Assigned task: Wherever the word "degrees" appears in a line below, that line counts; report the total number of such lines only.

[Opening Excerpted records section]

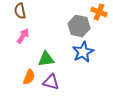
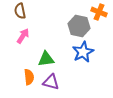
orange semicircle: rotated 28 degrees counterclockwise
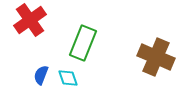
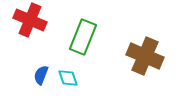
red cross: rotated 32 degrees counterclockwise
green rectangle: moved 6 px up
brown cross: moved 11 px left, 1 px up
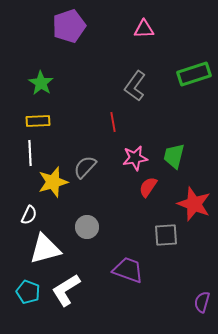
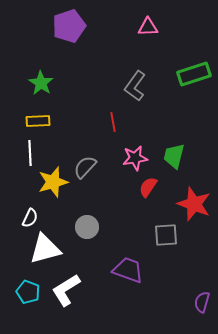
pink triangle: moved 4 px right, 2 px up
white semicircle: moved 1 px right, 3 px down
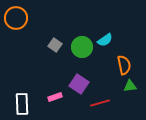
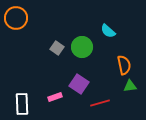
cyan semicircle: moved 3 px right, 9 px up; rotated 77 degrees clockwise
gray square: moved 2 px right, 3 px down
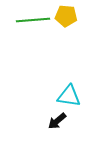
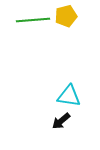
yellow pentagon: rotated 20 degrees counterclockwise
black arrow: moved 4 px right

[Closing Excerpted records section]

Answer space: 4